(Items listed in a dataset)
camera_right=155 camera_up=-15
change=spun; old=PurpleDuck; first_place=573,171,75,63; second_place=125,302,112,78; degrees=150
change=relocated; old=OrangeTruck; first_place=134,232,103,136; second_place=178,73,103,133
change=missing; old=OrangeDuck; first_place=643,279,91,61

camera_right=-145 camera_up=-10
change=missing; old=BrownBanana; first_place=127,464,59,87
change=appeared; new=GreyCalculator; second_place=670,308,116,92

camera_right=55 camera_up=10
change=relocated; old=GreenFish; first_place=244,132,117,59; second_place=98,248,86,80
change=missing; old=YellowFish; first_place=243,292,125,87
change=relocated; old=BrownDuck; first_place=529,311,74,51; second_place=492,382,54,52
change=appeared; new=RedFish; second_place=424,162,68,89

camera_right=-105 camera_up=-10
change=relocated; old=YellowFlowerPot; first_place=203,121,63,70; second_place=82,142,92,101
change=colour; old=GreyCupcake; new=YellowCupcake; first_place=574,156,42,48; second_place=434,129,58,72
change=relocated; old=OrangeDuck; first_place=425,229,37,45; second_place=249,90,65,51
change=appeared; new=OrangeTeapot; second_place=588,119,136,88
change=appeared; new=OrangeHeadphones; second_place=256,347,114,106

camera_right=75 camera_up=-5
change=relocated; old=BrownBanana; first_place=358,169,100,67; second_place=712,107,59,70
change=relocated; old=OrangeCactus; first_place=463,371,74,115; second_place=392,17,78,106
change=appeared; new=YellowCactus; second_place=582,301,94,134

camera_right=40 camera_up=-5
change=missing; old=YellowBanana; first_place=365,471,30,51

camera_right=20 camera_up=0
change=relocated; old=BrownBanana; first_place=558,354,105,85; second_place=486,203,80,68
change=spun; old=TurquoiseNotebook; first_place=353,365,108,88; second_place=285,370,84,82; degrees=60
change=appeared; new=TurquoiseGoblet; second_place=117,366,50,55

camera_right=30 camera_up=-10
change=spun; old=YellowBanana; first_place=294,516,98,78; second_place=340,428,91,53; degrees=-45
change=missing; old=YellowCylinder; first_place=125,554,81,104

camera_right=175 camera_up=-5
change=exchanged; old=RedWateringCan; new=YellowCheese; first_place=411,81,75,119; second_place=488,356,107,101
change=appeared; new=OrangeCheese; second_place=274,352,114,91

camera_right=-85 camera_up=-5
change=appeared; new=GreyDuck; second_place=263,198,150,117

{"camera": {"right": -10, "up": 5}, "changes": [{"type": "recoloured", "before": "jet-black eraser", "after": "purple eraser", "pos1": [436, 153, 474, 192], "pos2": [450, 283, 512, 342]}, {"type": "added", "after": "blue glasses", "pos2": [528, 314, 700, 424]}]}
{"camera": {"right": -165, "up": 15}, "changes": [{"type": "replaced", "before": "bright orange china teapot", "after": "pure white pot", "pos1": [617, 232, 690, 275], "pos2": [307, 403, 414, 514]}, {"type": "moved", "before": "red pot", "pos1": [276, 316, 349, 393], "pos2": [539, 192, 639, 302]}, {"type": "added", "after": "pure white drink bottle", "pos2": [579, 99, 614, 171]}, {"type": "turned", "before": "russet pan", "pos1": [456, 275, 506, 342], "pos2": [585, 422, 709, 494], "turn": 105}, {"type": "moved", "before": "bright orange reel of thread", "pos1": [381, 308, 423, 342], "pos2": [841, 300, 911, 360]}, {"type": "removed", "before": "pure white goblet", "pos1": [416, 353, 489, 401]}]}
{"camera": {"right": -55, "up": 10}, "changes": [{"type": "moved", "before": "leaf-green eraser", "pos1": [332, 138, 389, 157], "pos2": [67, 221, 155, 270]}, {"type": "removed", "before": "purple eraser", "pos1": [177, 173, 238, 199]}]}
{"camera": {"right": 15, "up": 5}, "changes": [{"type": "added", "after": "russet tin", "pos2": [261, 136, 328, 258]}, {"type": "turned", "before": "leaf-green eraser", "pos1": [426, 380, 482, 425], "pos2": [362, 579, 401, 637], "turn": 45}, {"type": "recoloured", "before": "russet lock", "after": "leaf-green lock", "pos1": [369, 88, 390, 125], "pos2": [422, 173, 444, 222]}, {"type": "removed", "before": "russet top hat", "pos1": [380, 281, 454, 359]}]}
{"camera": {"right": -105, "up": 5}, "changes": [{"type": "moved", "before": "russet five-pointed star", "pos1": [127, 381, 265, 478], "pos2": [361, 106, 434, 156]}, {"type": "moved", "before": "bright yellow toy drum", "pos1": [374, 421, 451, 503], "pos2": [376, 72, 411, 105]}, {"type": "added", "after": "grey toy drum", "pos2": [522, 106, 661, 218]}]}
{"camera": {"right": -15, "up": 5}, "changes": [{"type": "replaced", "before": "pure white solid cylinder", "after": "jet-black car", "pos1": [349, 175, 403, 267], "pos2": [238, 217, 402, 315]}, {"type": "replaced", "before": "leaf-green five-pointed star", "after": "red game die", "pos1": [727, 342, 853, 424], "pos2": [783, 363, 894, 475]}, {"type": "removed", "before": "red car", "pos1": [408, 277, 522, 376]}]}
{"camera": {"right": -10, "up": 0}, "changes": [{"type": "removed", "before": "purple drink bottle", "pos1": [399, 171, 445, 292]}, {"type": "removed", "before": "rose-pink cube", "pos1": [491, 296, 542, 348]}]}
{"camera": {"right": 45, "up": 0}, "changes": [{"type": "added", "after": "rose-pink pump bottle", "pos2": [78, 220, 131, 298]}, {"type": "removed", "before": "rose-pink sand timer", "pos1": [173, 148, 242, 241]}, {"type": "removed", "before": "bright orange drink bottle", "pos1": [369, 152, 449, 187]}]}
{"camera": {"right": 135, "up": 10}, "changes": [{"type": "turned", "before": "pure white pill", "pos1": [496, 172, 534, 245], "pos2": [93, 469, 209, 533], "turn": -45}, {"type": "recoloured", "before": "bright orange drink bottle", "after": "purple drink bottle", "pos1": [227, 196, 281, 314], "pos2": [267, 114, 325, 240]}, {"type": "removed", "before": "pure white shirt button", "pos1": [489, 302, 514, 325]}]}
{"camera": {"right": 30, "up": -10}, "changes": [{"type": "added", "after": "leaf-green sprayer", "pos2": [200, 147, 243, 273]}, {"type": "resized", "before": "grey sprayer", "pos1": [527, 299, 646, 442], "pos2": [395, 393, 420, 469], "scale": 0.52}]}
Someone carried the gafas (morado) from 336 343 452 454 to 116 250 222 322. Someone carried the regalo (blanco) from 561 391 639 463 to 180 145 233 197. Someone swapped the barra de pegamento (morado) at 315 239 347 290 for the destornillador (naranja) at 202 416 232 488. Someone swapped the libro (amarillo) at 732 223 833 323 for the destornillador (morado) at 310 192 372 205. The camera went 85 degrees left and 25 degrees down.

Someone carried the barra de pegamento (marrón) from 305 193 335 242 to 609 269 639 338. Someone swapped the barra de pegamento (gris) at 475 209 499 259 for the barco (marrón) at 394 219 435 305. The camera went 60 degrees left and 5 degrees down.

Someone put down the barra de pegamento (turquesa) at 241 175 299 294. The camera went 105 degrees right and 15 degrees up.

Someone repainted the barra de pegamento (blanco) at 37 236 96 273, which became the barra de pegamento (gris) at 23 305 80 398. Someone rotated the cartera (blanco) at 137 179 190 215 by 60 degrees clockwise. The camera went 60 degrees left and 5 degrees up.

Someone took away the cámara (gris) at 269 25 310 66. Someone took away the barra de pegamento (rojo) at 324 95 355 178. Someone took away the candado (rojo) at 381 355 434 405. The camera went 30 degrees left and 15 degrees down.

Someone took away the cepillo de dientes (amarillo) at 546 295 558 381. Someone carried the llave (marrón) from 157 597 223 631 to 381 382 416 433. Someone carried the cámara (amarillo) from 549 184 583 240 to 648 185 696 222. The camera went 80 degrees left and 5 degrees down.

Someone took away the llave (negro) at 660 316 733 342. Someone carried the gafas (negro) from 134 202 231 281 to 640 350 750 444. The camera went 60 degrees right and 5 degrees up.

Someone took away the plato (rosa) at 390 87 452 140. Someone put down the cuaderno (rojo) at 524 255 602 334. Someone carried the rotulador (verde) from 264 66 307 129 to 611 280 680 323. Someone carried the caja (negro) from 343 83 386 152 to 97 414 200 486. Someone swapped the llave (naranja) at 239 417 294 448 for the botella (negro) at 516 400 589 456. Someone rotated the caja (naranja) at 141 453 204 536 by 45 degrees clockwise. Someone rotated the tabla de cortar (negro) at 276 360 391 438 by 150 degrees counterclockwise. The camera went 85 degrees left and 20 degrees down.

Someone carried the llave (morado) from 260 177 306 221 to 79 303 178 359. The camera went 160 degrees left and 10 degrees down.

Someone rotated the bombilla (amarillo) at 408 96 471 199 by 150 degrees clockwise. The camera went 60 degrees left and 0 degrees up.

> _Assignment_
Nothing but the lines from the start of the data through the line holding "change=relocated; old=OrangeTruck; first_place=134,232,103,136;" should be restated, and each one exactly.

> _Result of the task_
camera_right=155 camera_up=-15
change=spun; old=PurpleDuck; first_place=573,171,75,63; second_place=125,302,112,78; degrees=150
change=relocated; old=OrangeTruck; first_place=134,232,103,136; second_place=178,73,103,133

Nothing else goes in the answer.